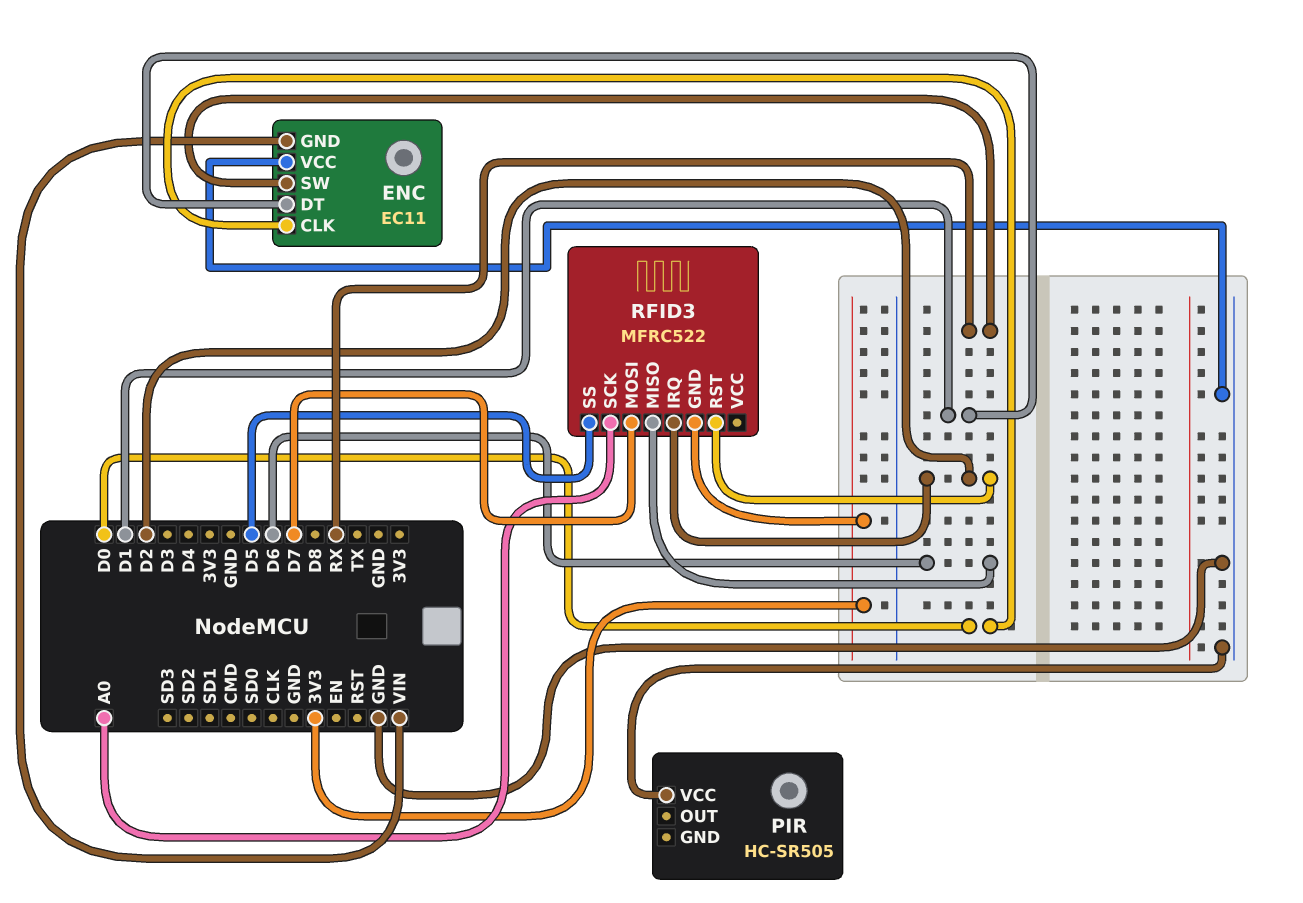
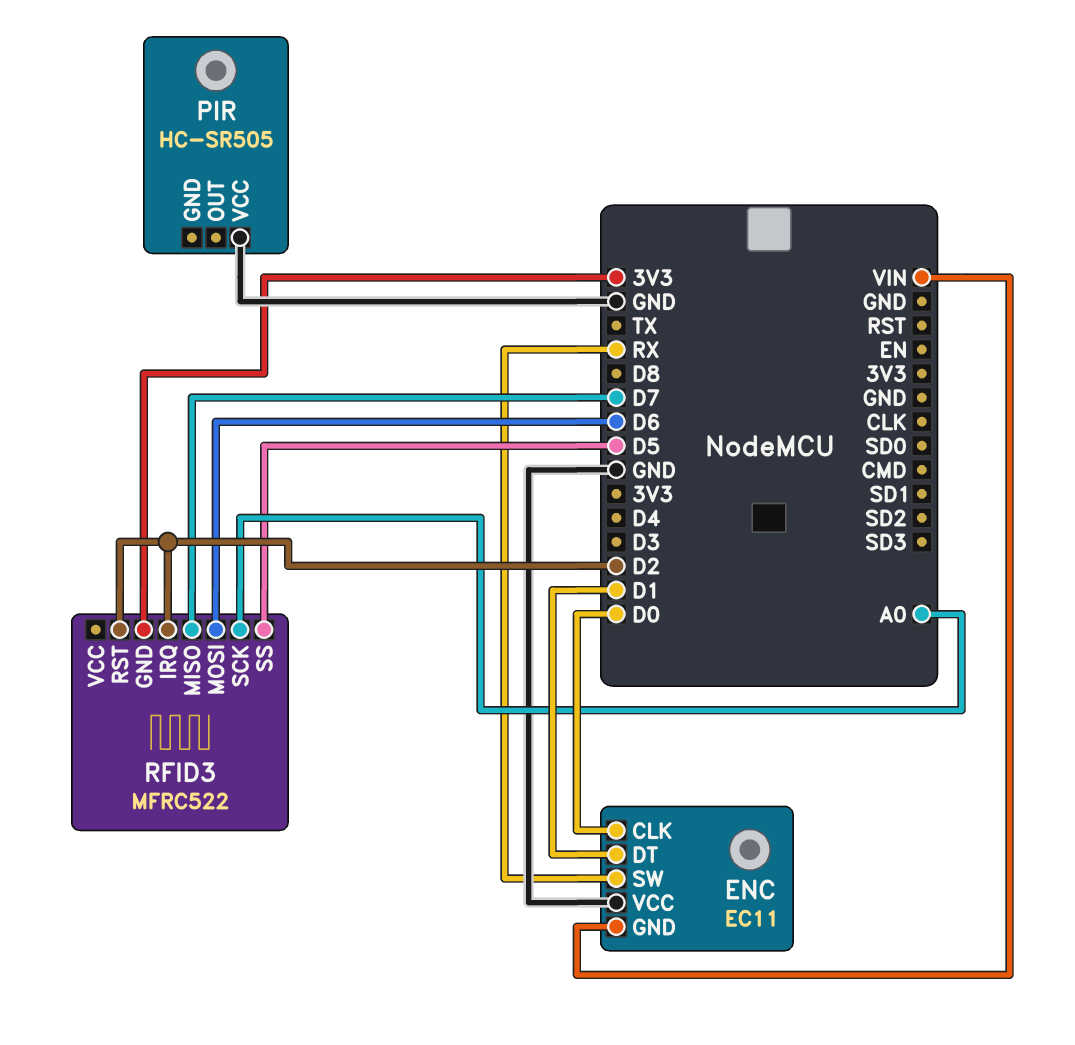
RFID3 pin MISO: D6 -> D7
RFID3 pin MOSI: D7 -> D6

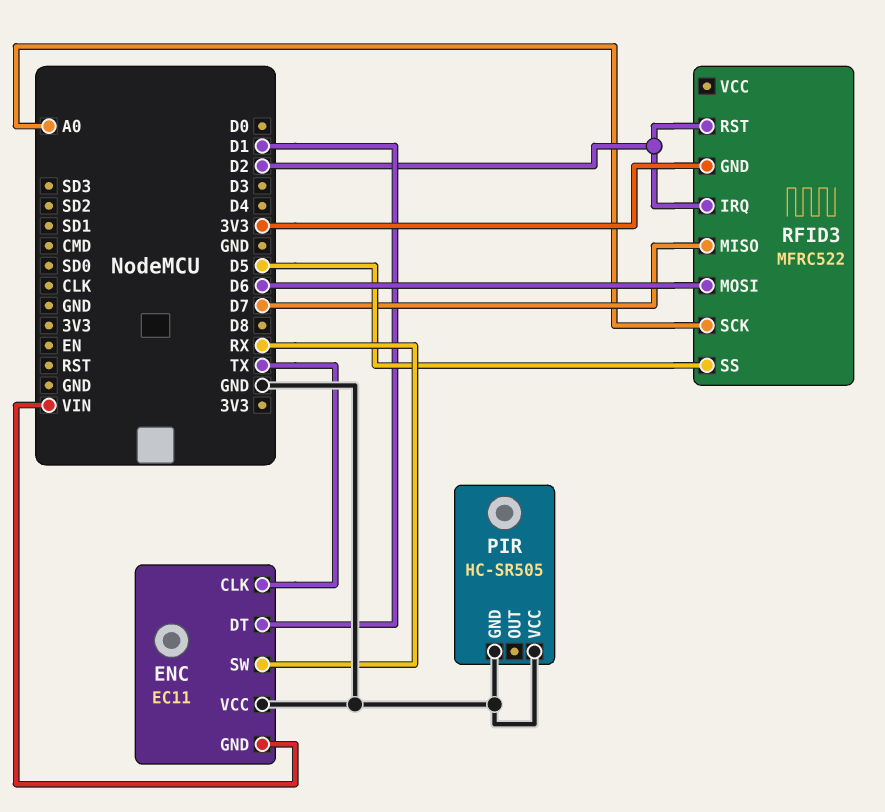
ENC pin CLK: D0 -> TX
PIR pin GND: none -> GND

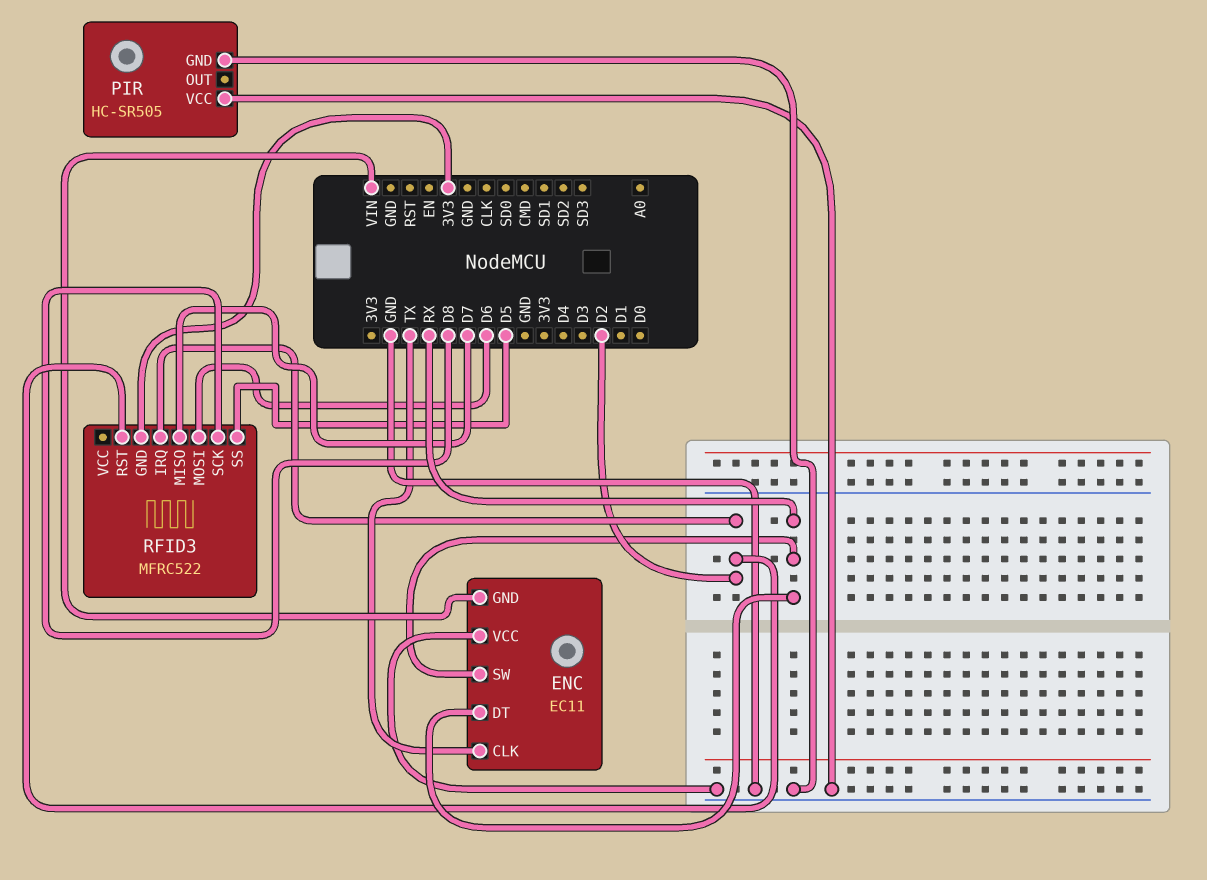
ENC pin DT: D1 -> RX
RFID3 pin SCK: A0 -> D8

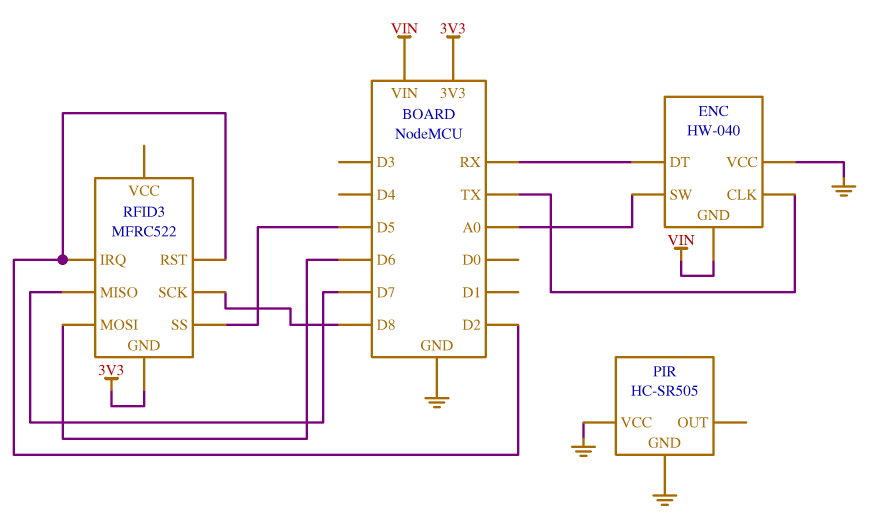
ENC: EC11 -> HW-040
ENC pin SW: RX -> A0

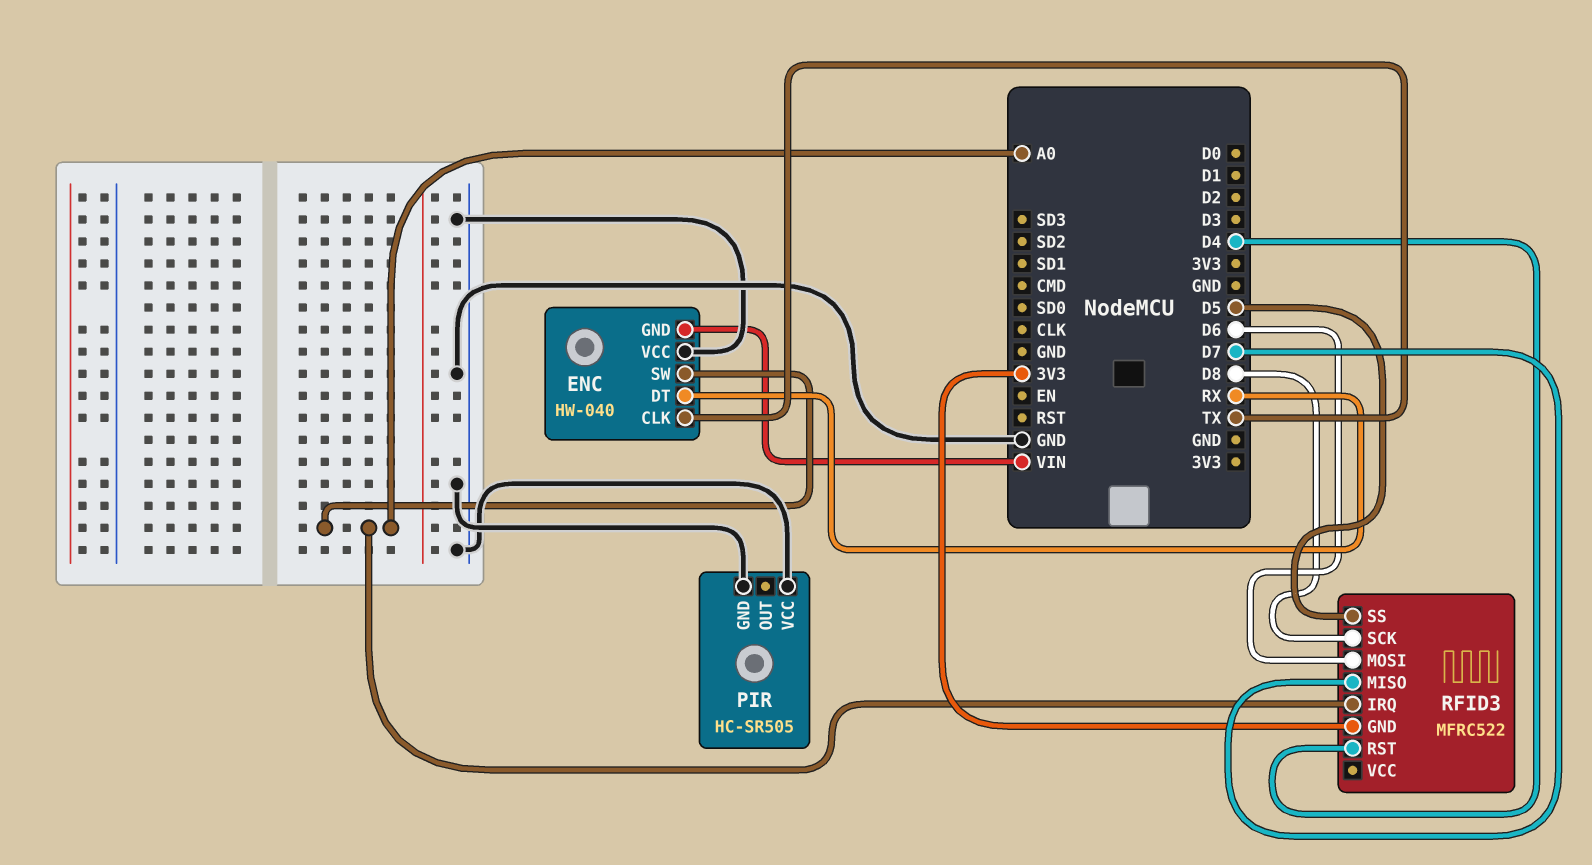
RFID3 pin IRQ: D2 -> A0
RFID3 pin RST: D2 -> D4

****************************************

Would you restate word for word only the lines from the one containing "RFID3 pin SCK: A0 -> D8" to the final line of the material, both ends included, without any pictures?

RFID3 pin SCK: A0 -> D8

ENC: EC11 -> HW-040
ENC pin SW: RX -> A0

RFID3 pin IRQ: D2 -> A0
RFID3 pin RST: D2 -> D4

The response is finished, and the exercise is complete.